## ACTIVITY
All of the data below should be repeated exactly. Pictures should not be included.

## DATA IN THIS EXERCISE
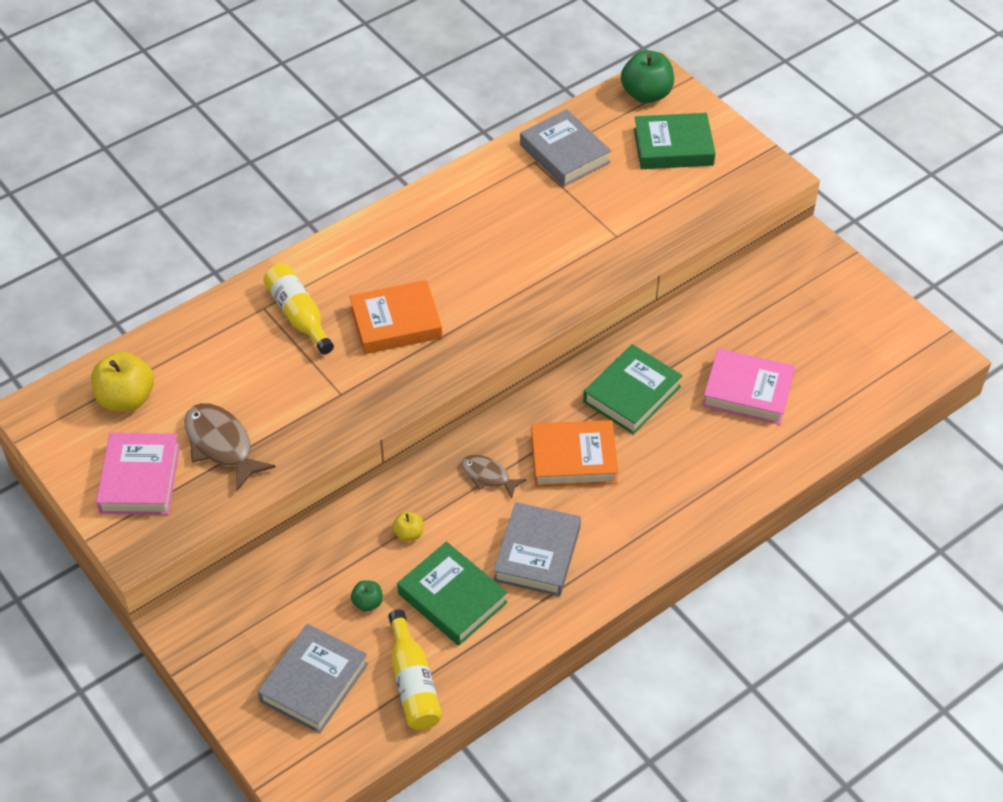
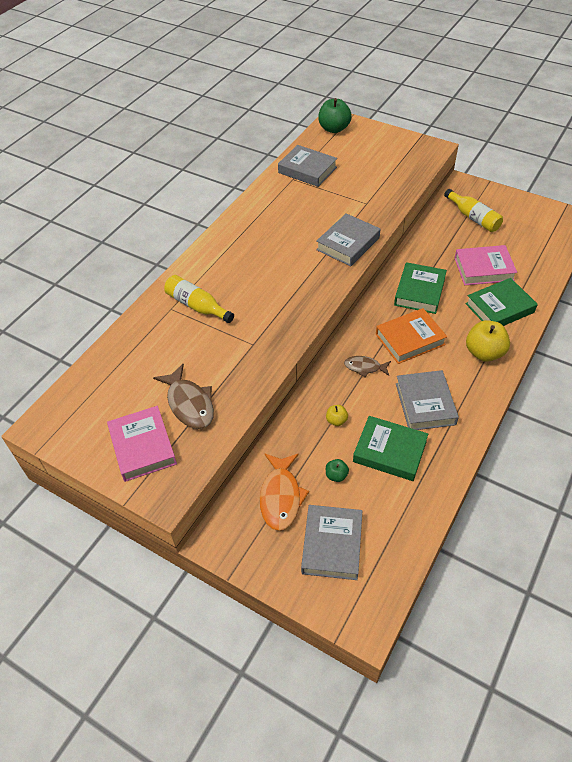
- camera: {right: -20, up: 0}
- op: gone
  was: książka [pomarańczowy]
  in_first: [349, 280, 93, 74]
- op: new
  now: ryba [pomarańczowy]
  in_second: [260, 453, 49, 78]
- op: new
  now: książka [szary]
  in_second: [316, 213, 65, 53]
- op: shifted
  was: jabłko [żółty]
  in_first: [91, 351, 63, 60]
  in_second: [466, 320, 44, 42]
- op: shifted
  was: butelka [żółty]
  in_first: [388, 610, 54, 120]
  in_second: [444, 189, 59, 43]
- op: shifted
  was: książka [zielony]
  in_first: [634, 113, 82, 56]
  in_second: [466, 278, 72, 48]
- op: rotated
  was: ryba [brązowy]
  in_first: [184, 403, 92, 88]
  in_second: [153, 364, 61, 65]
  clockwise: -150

## EXERCISE ANSWER
- camera: {right: -20, up: 0}
- op: gone
  was: książka [pomarańczowy]
  in_first: [349, 280, 93, 74]
- op: new
  now: ryba [pomarańczowy]
  in_second: [260, 453, 49, 78]
- op: new
  now: książka [szary]
  in_second: [316, 213, 65, 53]
- op: shifted
  was: jabłko [żółty]
  in_first: [91, 351, 63, 60]
  in_second: [466, 320, 44, 42]
- op: shifted
  was: butelka [żółty]
  in_first: [388, 610, 54, 120]
  in_second: [444, 189, 59, 43]
- op: shifted
  was: książka [zielony]
  in_first: [634, 113, 82, 56]
  in_second: [466, 278, 72, 48]
- op: rotated
  was: ryba [brązowy]
  in_first: [184, 403, 92, 88]
  in_second: [153, 364, 61, 65]
  clockwise: -150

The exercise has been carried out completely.